> DATASET RECORDS:
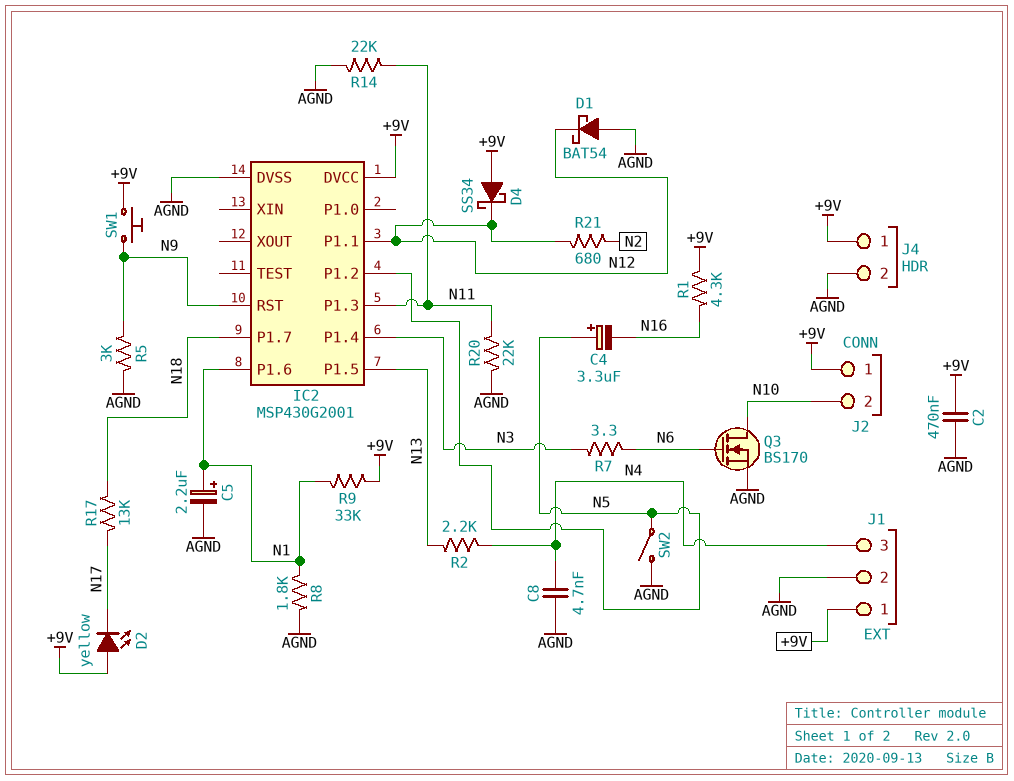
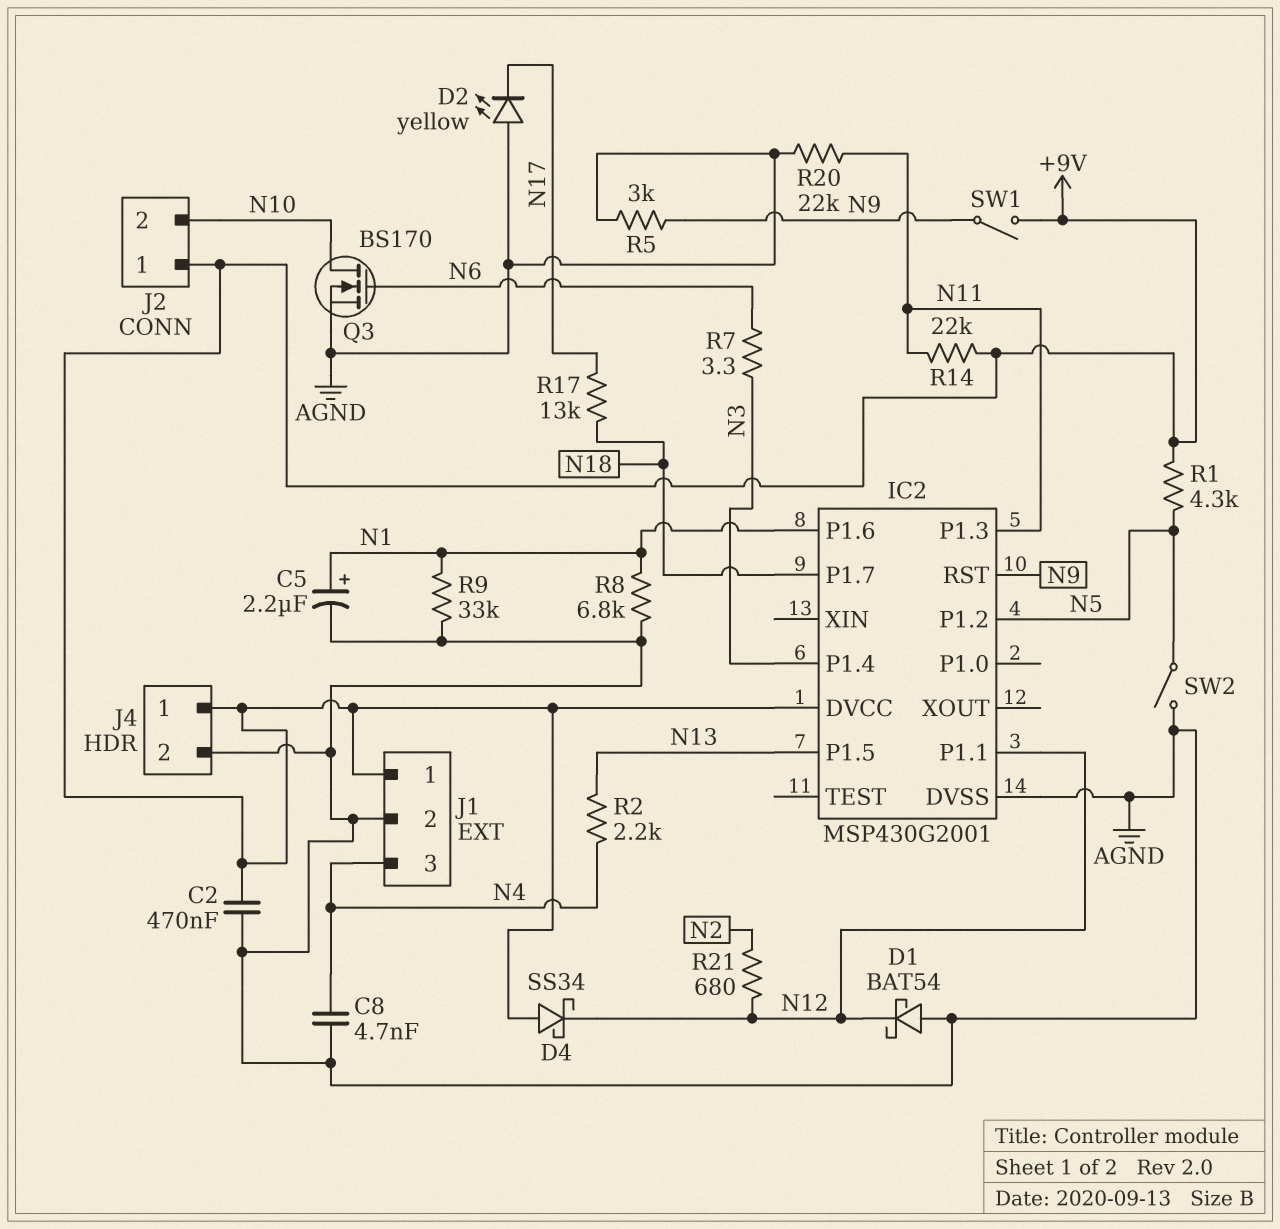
C4: 3.3uF (plus N5, minus N16) -> none
D2: LED yellow (A +9V, K N17) -> LED yellow (A AGND, K N17)
R1: 4.3k (+9V, N16) -> 4.3k (+9V, N5)
R8: 1.8k (AGND, N1) -> 6.8k (AGND, N1)
R9: 33k (+9V, N1) -> 33k (AGND, N1)
R14: 22k (AGND, N11) -> 22k (+9V, N11)
SW1: button (+9V, N9) -> switch (+9V, N9)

> INSTRUCTIONS TO FOLLOW: Give every entry again word for word; no images belong in the copy.

> WRITTEN ANSWER:
C4: 3.3uF (plus N5, minus N16) -> none
D2: LED yellow (A +9V, K N17) -> LED yellow (A AGND, K N17)
R1: 4.3k (+9V, N16) -> 4.3k (+9V, N5)
R8: 1.8k (AGND, N1) -> 6.8k (AGND, N1)
R9: 33k (+9V, N1) -> 33k (AGND, N1)
R14: 22k (AGND, N11) -> 22k (+9V, N11)
SW1: button (+9V, N9) -> switch (+9V, N9)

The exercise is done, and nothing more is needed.